DATASET EXTRACT:
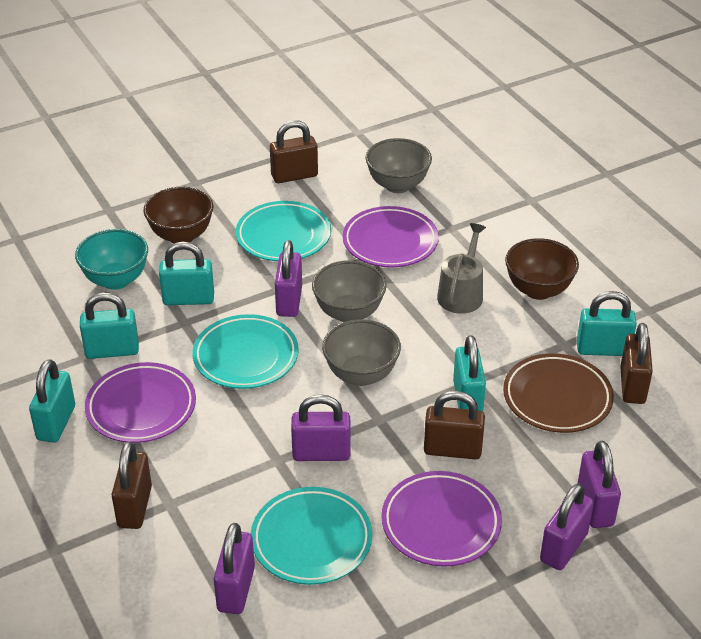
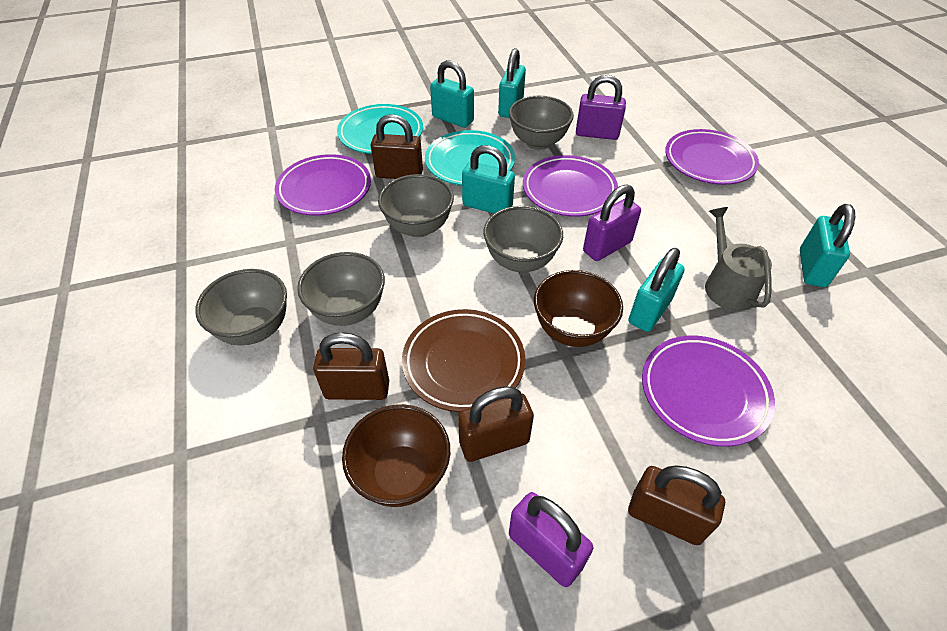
grey bowl: 3 -> 5
purple padlock: 5 -> 3
purple plate: 3 -> 4
turquoise bowl: 1 -> 0
turquoise plate: 3 -> 2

WHAT IS REQUIRED:
Transcribe each entry above character for character, omitting pictures.

EXERCISE OUTPUT:
grey bowl: 3 -> 5
purple padlock: 5 -> 3
purple plate: 3 -> 4
turquoise bowl: 1 -> 0
turquoise plate: 3 -> 2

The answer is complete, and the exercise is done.